## DATA EXCERPTS
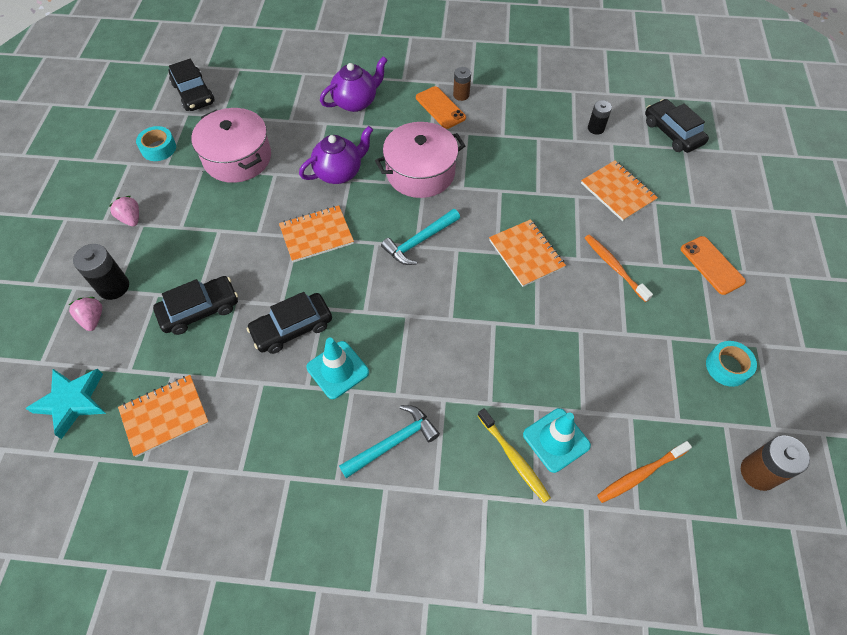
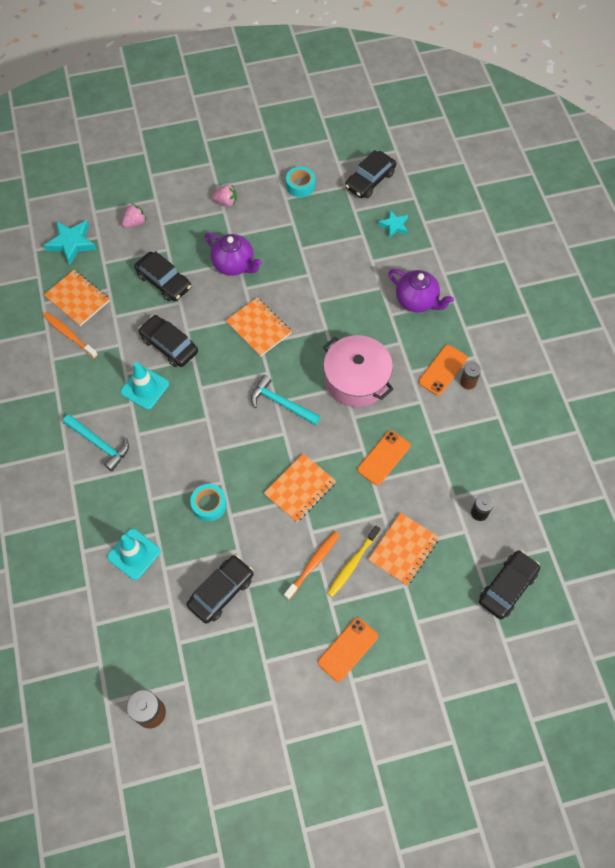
camera: 70 degrees right, 5 degrees up
black battery [73,244,129,300] -> none
pink strawberry [109,196,139,226] -> pink strawberry turned 60 degrees clockwise [212,184,237,206]
pink pot [191,108,271,183] -> none
purple teapot [299,126,373,184] -> purple teapot moved to [205,233,262,276]
yellow toothbrush [478,408,551,503] -> yellow toothbrush moved to [327,526,380,597]
orange toothbrush [597,441,692,503] -> orange toothbrush moved to [43,312,98,359]
turquoise tape [706,341,757,387] -> turquoise tape moved to [190,484,227,521]
none -> black car [187,555,254,624]
none -> orange phone [357,430,411,485]
none -> turquoise star [378,210,408,238]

## WORK ORDER
Every line that contains "pink" should be copied out of the data.

## TASK ANSWER
pink strawberry [109,196,139,226] -> pink strawberry turned 60 degrees clockwise [212,184,237,206]
pink pot [191,108,271,183] -> none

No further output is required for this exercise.